[The problem]:
Lines that contain the string "semicircle" are the ones to list; copy all of them from the records.

#### Data for review

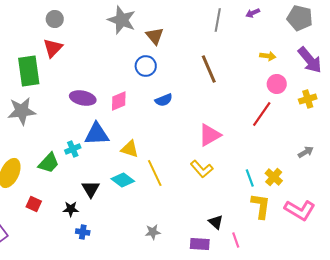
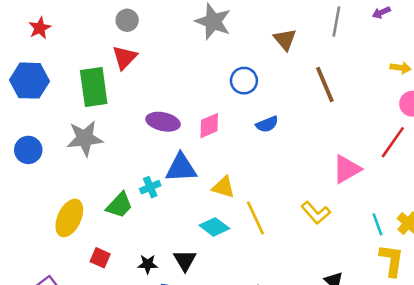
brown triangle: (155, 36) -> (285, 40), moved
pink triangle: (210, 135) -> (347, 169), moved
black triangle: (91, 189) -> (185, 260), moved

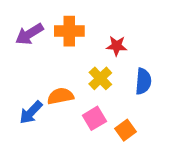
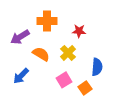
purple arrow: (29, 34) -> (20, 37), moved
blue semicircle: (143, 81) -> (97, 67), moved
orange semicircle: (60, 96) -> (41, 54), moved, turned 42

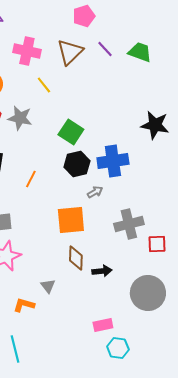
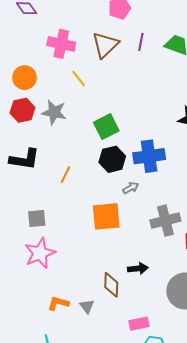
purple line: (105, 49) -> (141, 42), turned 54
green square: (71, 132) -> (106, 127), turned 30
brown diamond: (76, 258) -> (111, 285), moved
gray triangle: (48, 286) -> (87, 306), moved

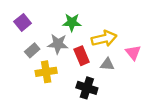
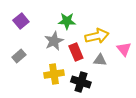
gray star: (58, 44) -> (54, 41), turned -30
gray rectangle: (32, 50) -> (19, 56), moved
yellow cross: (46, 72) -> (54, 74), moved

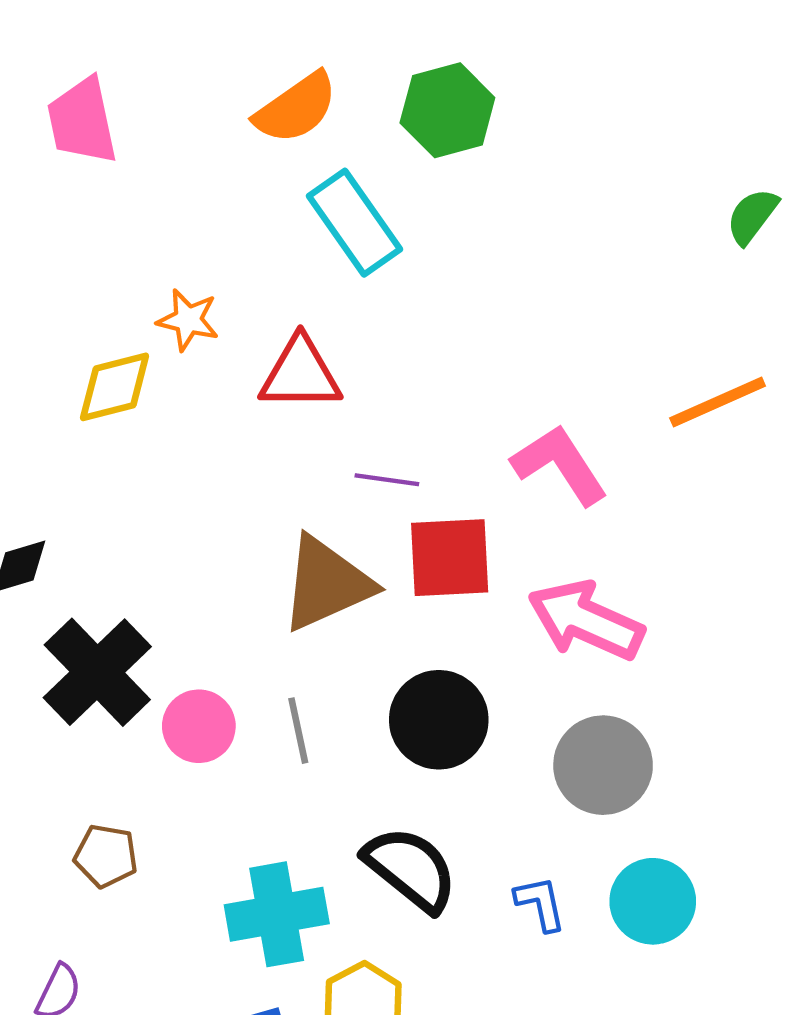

########

[Result]:
blue semicircle: (143, 81) -> (97, 67), moved
orange semicircle: (60, 96) -> (41, 54), moved, turned 42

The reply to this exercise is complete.